INFORMATION SHOWN Start Marker
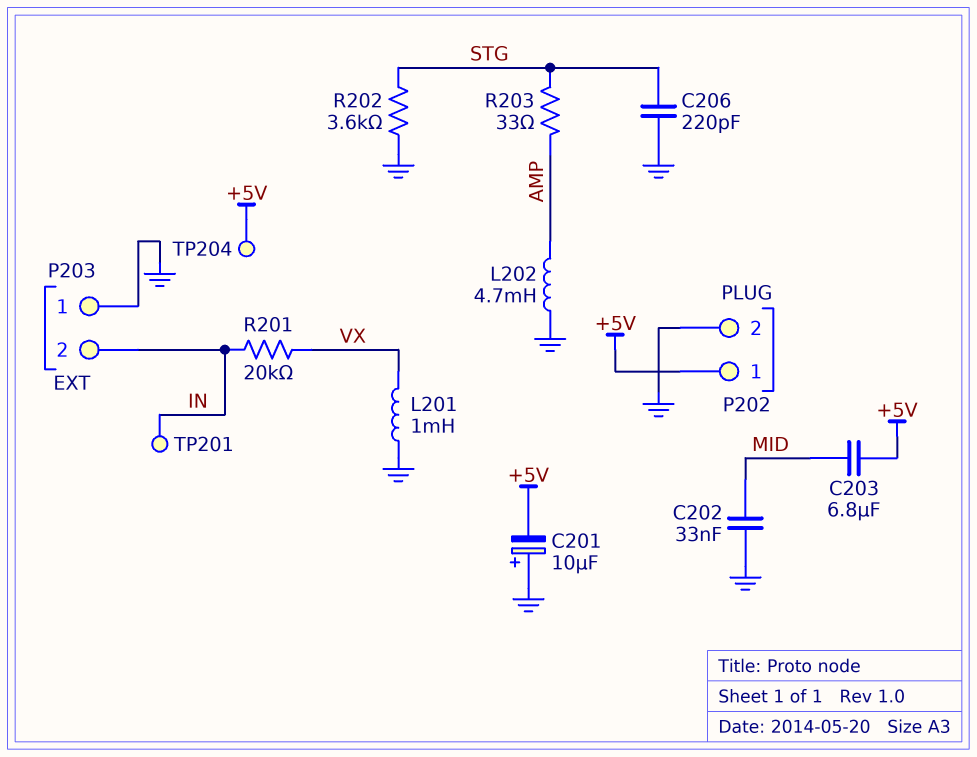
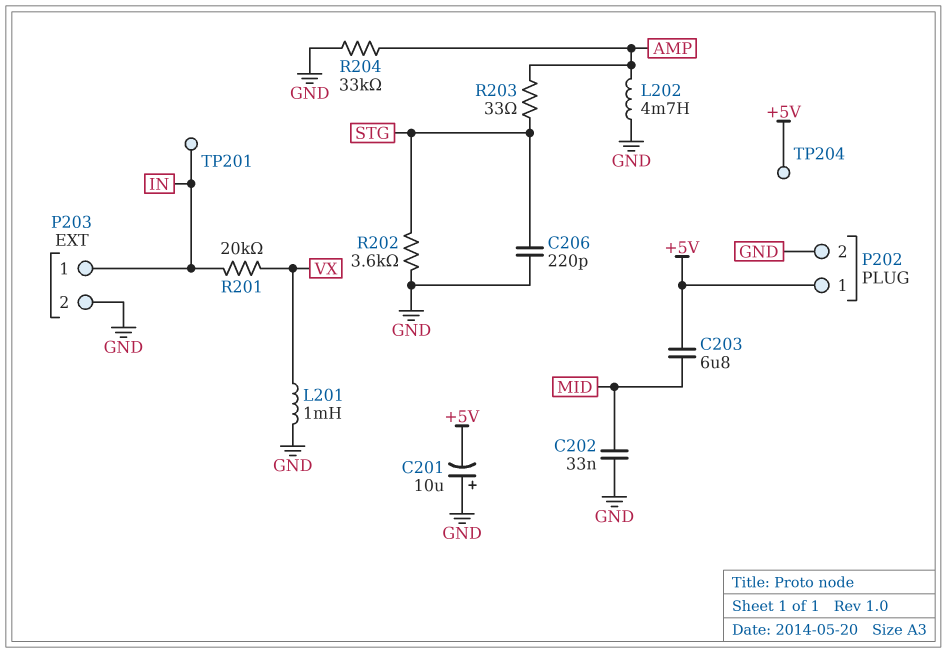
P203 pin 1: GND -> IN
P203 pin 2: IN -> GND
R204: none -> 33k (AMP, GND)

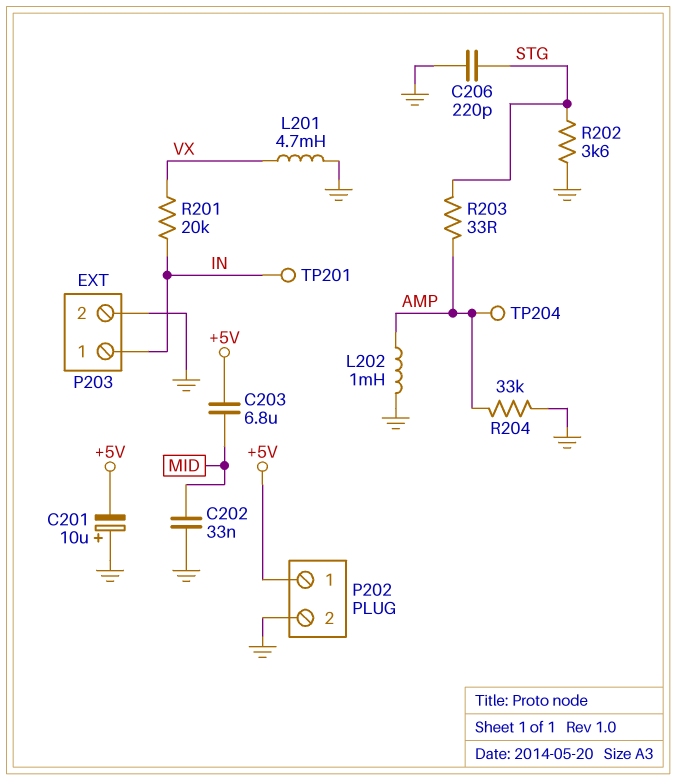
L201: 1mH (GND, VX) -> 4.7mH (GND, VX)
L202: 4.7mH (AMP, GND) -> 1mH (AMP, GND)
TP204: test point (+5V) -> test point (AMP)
INFORMATION SHOWN End Marker
AIM OF THE TASK ▸ Take the line that holds "L202: 4.7mH (AMP, GND) -> 1mH (AMP, GND)" as the first and the last line of the material as the final one. Print that span exactly, both ends included.

EXERCISE ANSWER ▸
L202: 4.7mH (AMP, GND) -> 1mH (AMP, GND)
TP204: test point (+5V) -> test point (AMP)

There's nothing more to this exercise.